*EXERCISE DESCRIPTION*
Give back only the lines from the one with "(821, 457) = (712, 269): none" through the last line of the data, exactly as they appear.

◇ ◇ ◇ ◇

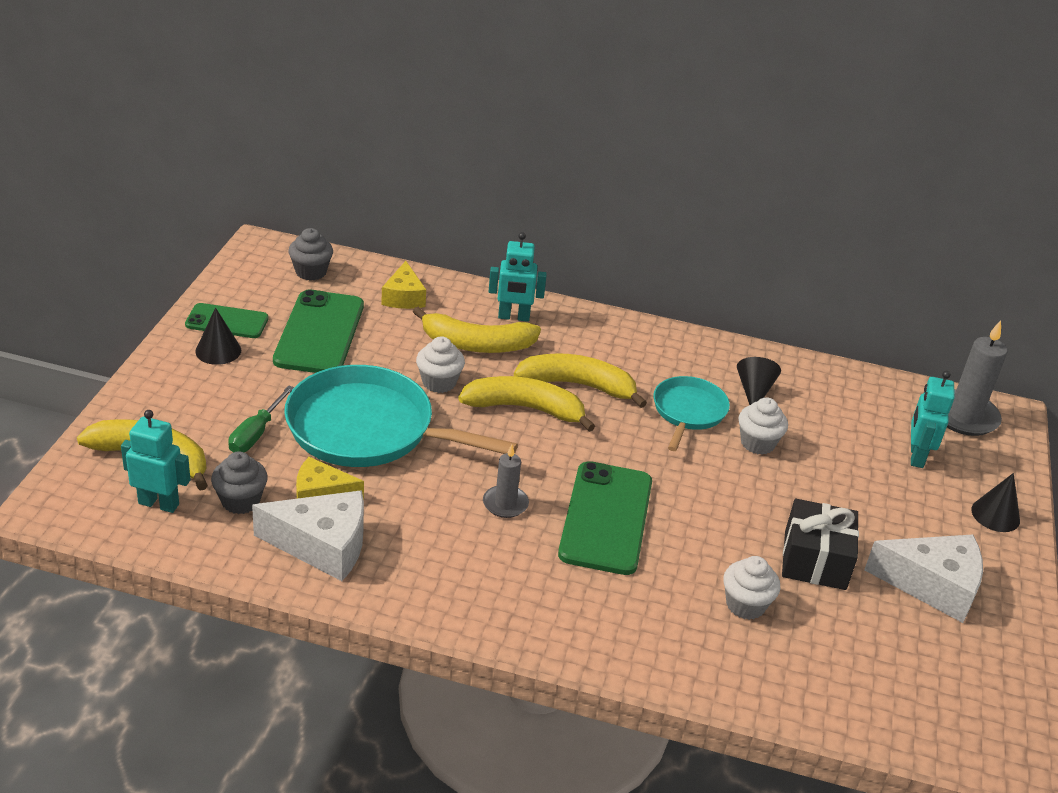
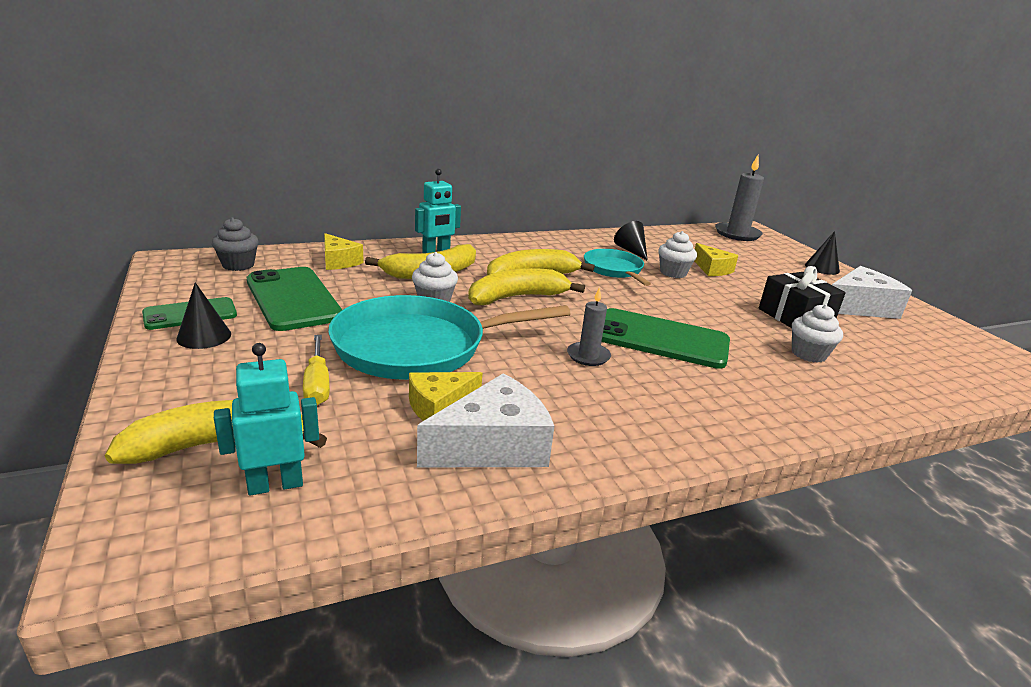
camera: 35 degrees left, 10 degrees down
(240, 501) = (367, 443): grey cupcake -> none
(256, 433) = (317, 384): green screwdriver -> yellow screwdriver
(606, 518) = (661, 339): green phone -> green phone turned 45 degrees counterclockwise
(821, 457) = (712, 269): none -> yellow cheese
(916, 456) = (749, 255): turquoise robot -> none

◇ ◇ ◇ ◇

*RESPONSE*
(821, 457) = (712, 269): none -> yellow cheese
(916, 456) = (749, 255): turquoise robot -> none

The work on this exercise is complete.